-- DIRECTIONS FOR THIS TASK --
Look for the line containing "purple traffic cone [331,312,373,363] ->" and the line containing "purple bowling pin" in the entries below. Copy those two and all lines between them exactly, leaving out pictures.

[Dataset excerpts]
◇ ◇ ◇
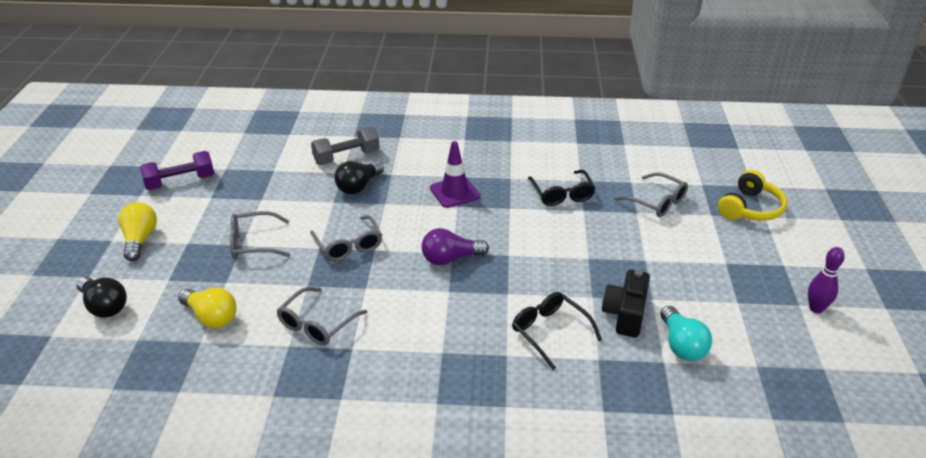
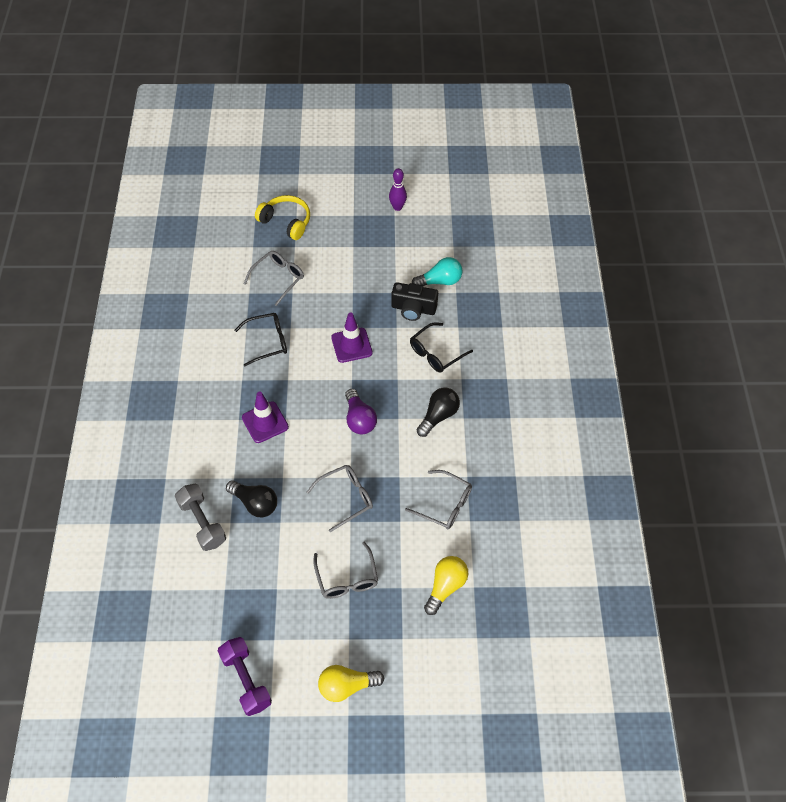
camera: 95 degrees left, 20 degrees up
black light bulb [76,276,127,317] -> black light bulb moved to [417,388,460,437]
none -> purple traffic cone [331,312,373,363]

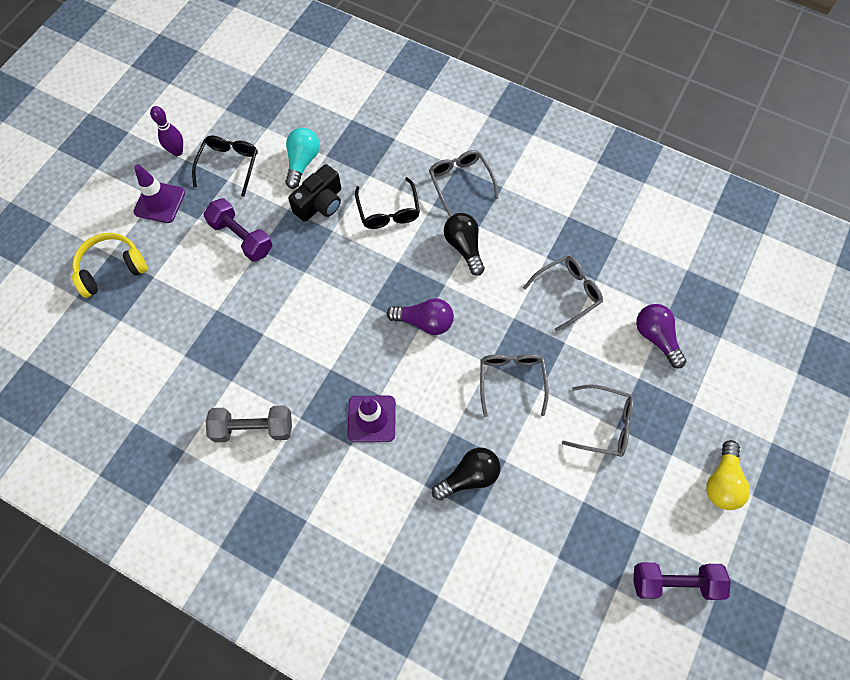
camera: 60 degrees left, 10 degrees up
grey dumbbell [175,484,226,551] -> grey dumbbell moved to [205,405,292,442]
black glasses [234,313,287,366] -> black glasses moved to [192,136,258,197]
grey glasses [244,251,304,306] -> grey glasses moved to [429,150,498,216]
purple traffic cone [331,312,373,363] -> purple traffic cone moved to [133,164,185,223]
yellow light bulb [424,556,468,615] -> purple light bulb [636,304,686,368]
none -> purple dumbbell [203,198,273,262]

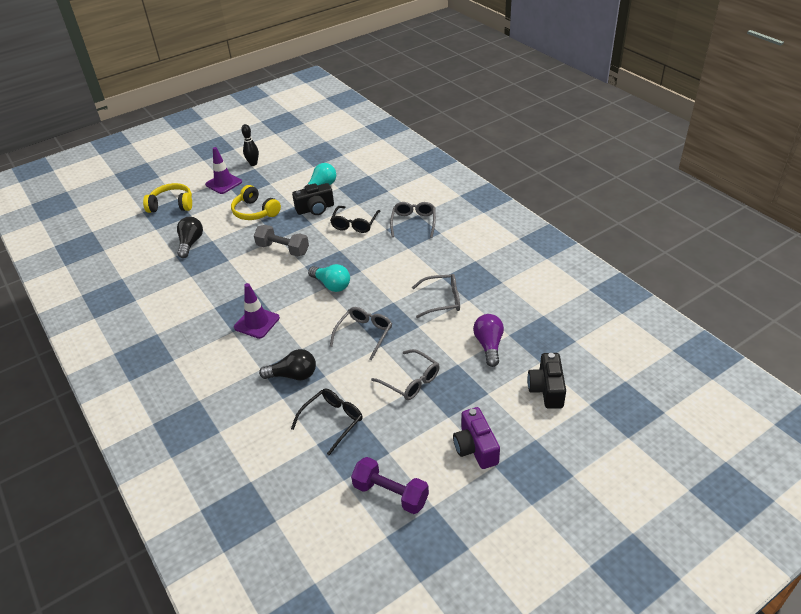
camera: 30 degrees right, 25 degrees down
purple bowling pin [150,106,183,156] -> black bowling pin [241,124,259,166]
black glasses [192,136,258,197] -> black glasses moved to [291,388,363,455]
purple dumbbell [203,198,273,262] -> yellow headphones [231,185,281,220]
grey dumbbell [205,405,292,442] -> grey dumbbell moved to [254,225,309,257]
purple light bulb [387,298,454,335] -> turquoise light bulb [308,264,350,292]
black light bulb [444,213,485,276] -> black light bulb moved to [177,217,203,258]
yellow light bulb [706,440,750,510] -> purple camera [453,407,500,469]
none -> black camera [527,353,566,409]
◇ ◇ ◇
-- EXERCISE RESPONSE --
purple traffic cone [331,312,373,363] -> purple traffic cone moved to [133,164,185,223]
yellow light bulb [424,556,468,615] -> purple light bulb [636,304,686,368]
none -> purple dumbbell [203,198,273,262]

camera: 30 degrees right, 25 degrees down
purple bowling pin [150,106,183,156] -> black bowling pin [241,124,259,166]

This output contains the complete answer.